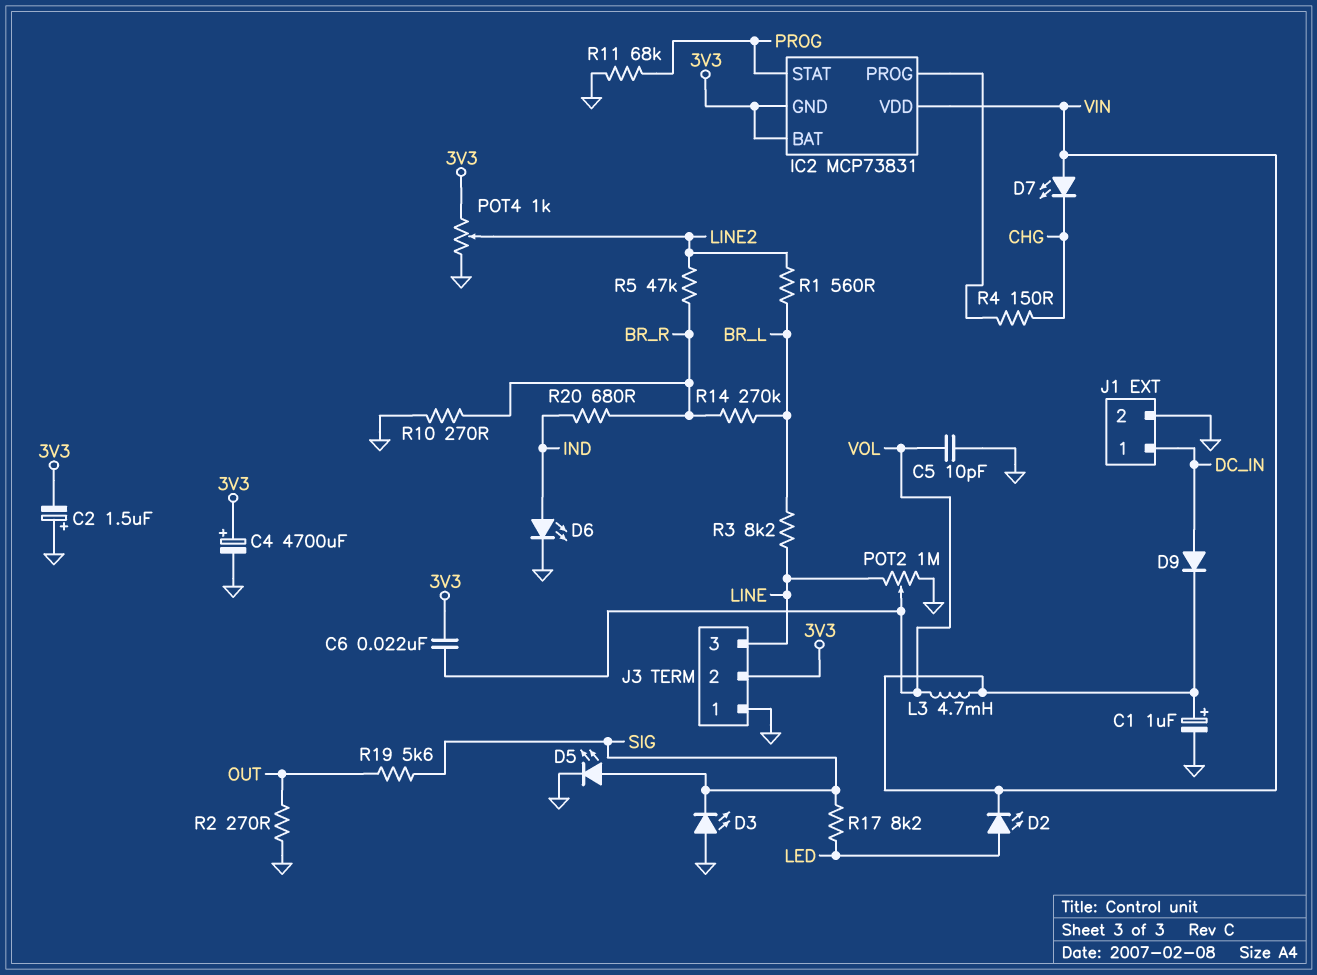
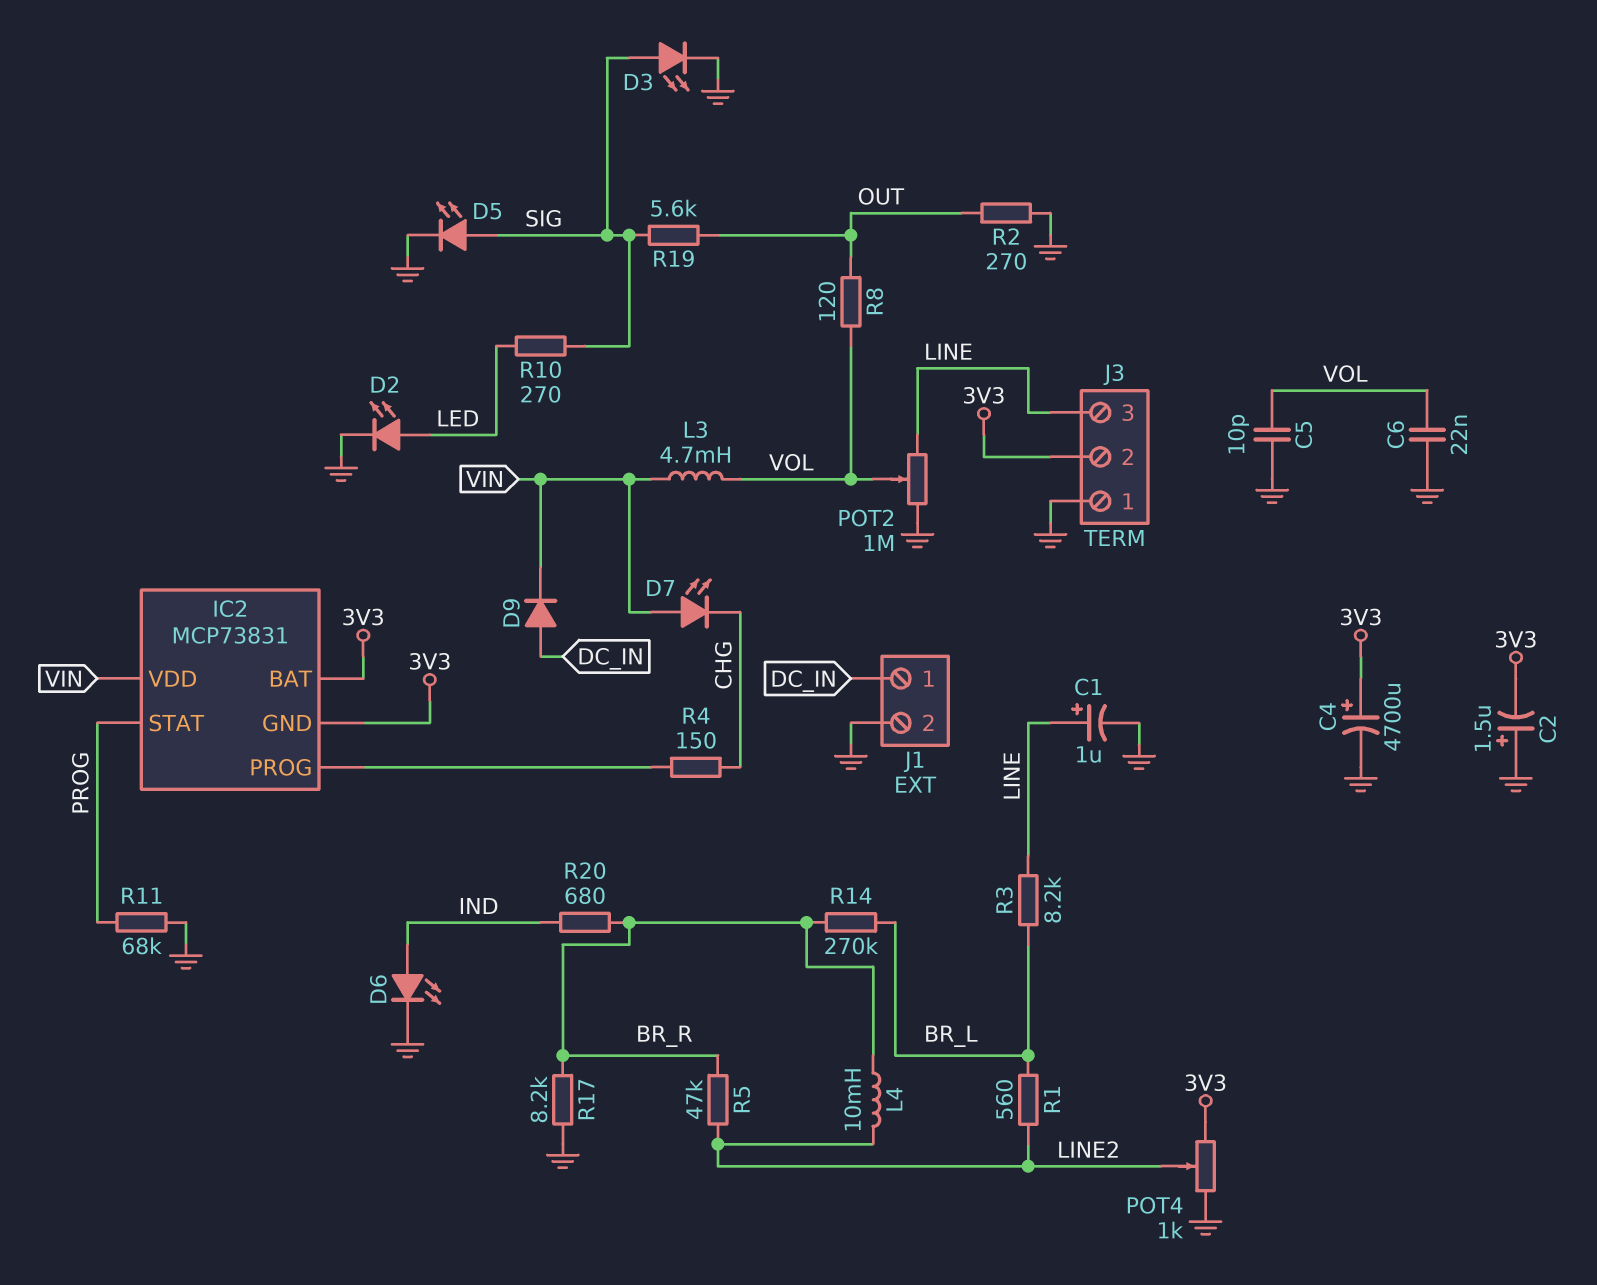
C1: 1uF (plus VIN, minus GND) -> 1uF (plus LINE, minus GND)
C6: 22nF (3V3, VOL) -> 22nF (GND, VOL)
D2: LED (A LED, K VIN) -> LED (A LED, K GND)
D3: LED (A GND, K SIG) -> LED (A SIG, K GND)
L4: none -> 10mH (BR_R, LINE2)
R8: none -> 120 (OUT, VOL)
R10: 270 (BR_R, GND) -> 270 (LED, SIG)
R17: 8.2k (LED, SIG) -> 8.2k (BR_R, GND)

* * *

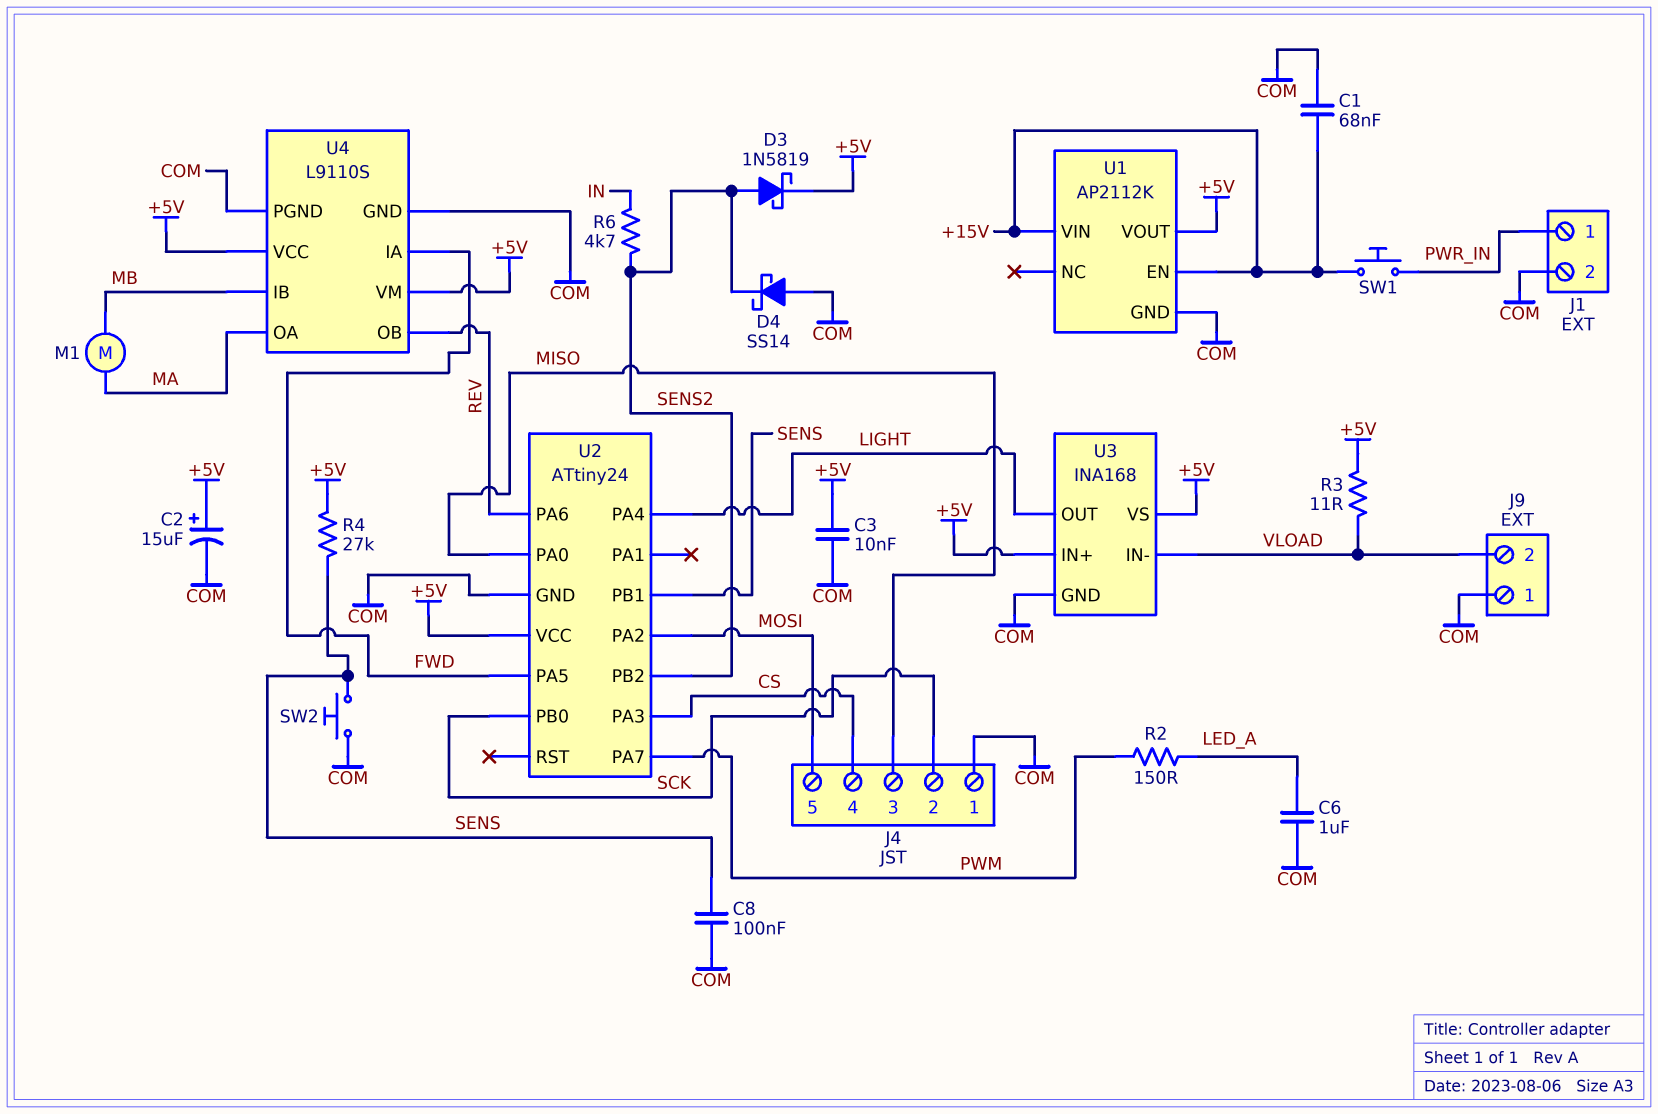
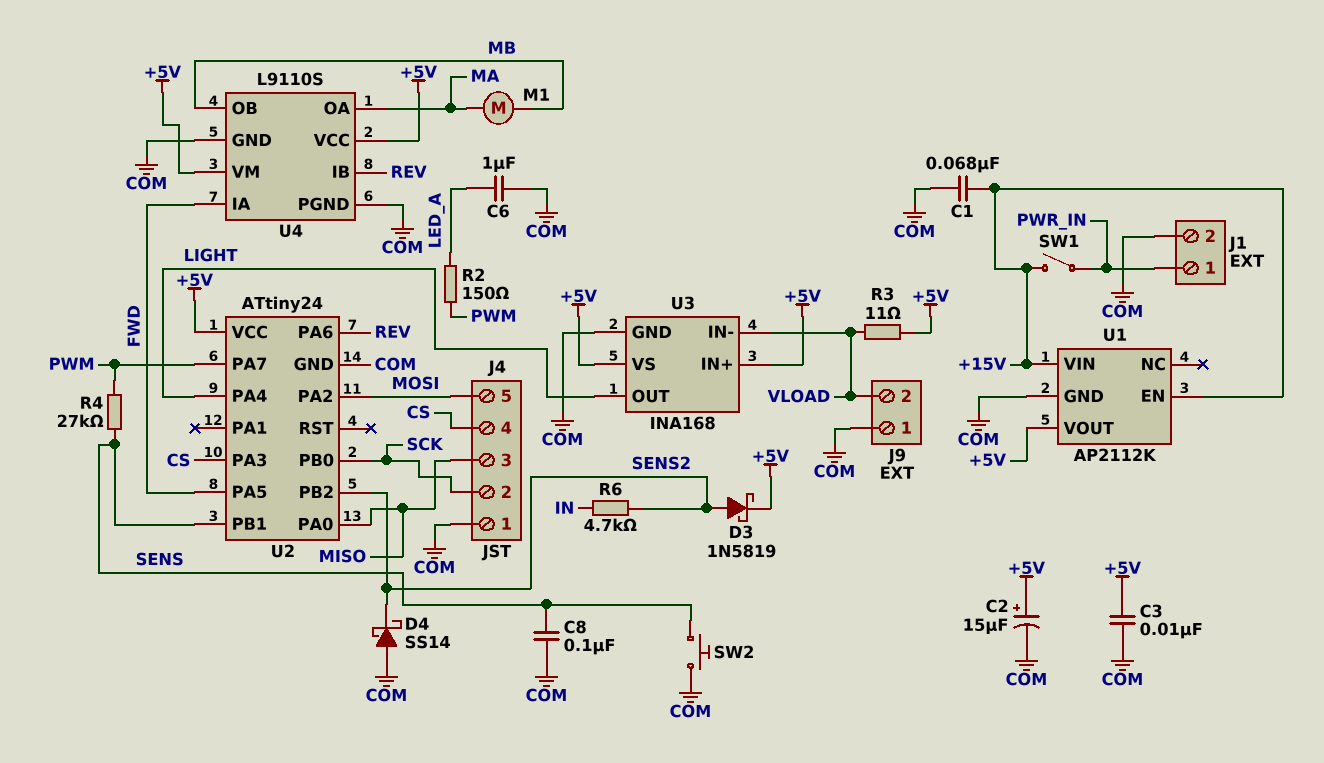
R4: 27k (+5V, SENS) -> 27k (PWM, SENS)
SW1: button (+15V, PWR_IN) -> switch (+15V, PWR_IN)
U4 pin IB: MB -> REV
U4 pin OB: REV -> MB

PROBLEM DESCRIPTION:
Each line in the listing above from the one containing "C1: 1uF (plus" through the one containing "R17: 8.2k (LED, SIG) -> 8.2k (BR_R, GND)" should be repeated exactly, and no other line.

COMPLETED TASK:
C1: 1uF (plus VIN, minus GND) -> 1uF (plus LINE, minus GND)
C6: 22nF (3V3, VOL) -> 22nF (GND, VOL)
D2: LED (A LED, K VIN) -> LED (A LED, K GND)
D3: LED (A GND, K SIG) -> LED (A SIG, K GND)
L4: none -> 10mH (BR_R, LINE2)
R8: none -> 120 (OUT, VOL)
R10: 270 (BR_R, GND) -> 270 (LED, SIG)
R17: 8.2k (LED, SIG) -> 8.2k (BR_R, GND)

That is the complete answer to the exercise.